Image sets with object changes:

• • •

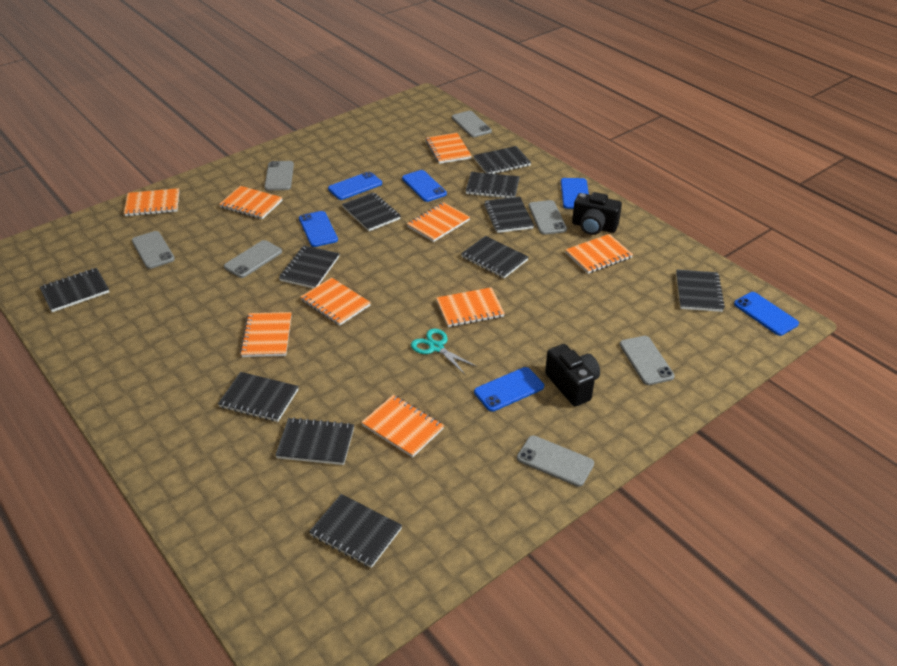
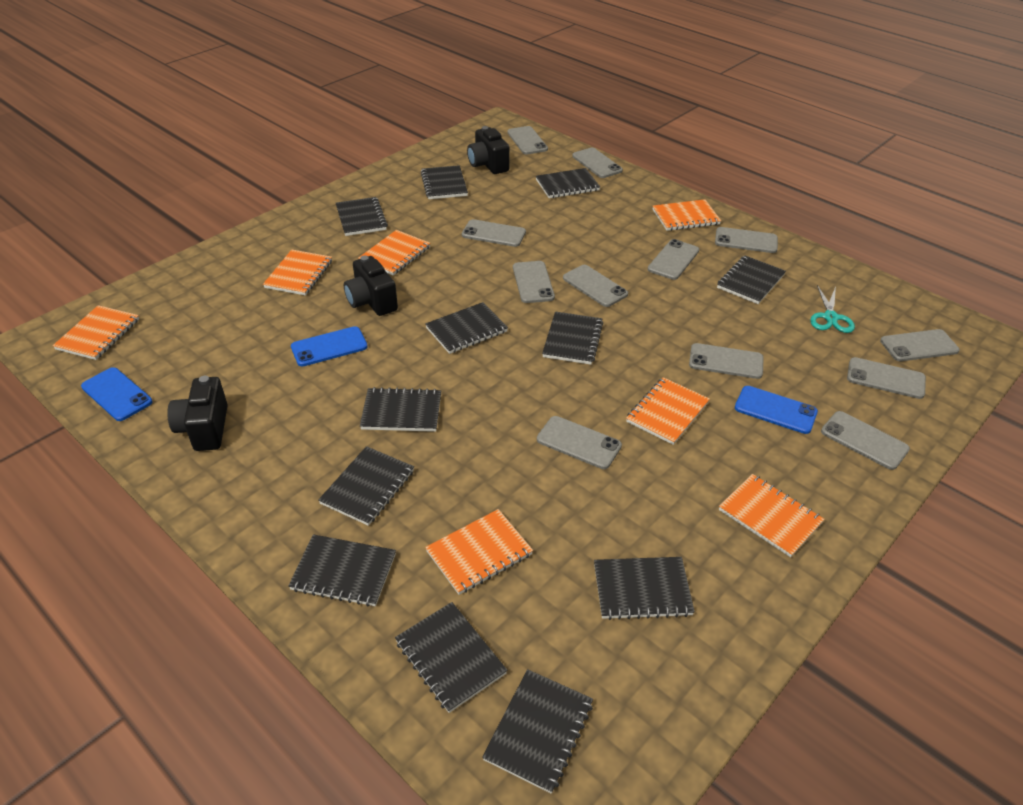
black camera: 2 -> 3
black notebook: 11 -> 12
blue phone: 6 -> 3
grey phone: 7 -> 12
orange notebook: 9 -> 7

• • •

List the lines of the records where "notebook" occurs.

black notebook: 11 -> 12
orange notebook: 9 -> 7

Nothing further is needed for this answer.